[[ INPUT DATA open ]]

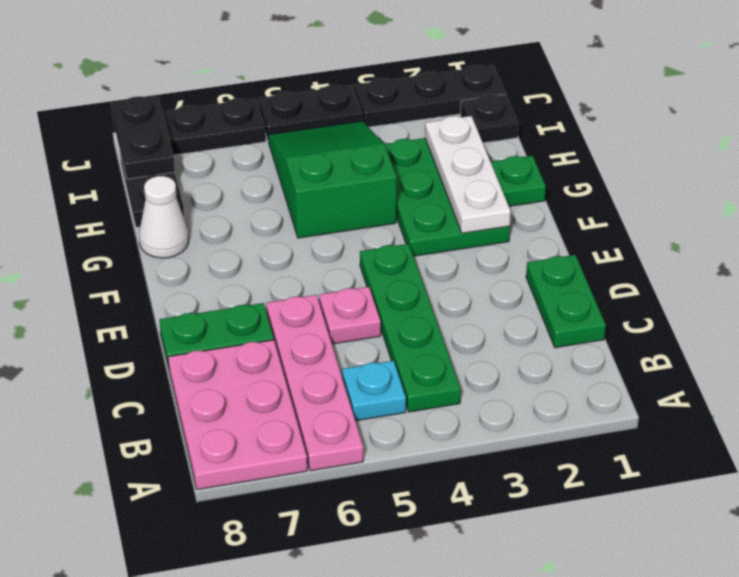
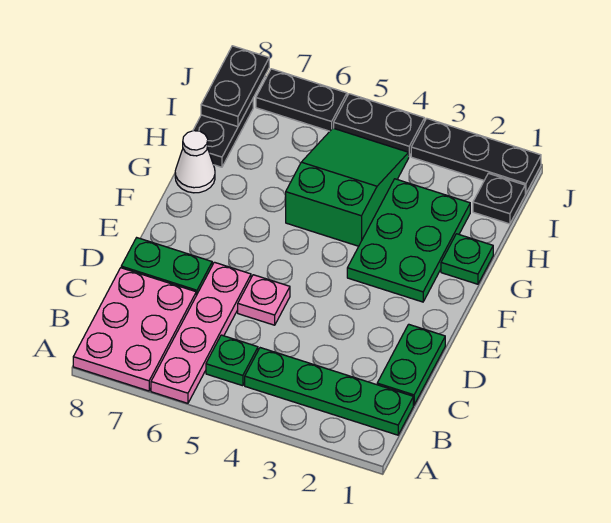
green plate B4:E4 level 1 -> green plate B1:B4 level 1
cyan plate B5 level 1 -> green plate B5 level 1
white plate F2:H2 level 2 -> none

[[ INPUT DATA closed ]]
[[ INPUT DATA open ]]

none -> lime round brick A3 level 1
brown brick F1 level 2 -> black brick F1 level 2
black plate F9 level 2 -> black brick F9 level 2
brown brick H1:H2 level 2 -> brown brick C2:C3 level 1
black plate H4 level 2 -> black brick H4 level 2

[[ INPUT DATA closed ]]

> _EXERCISE_
Copy the lines above exactly. Start with the line containing "none -> lime round brick A3 level 1", end with the line containing "black plate H4", and include both.

> _EXERCISE RESPONSE_
none -> lime round brick A3 level 1
brown brick F1 level 2 -> black brick F1 level 2
black plate F9 level 2 -> black brick F9 level 2
brown brick H1:H2 level 2 -> brown brick C2:C3 level 1
black plate H4 level 2 -> black brick H4 level 2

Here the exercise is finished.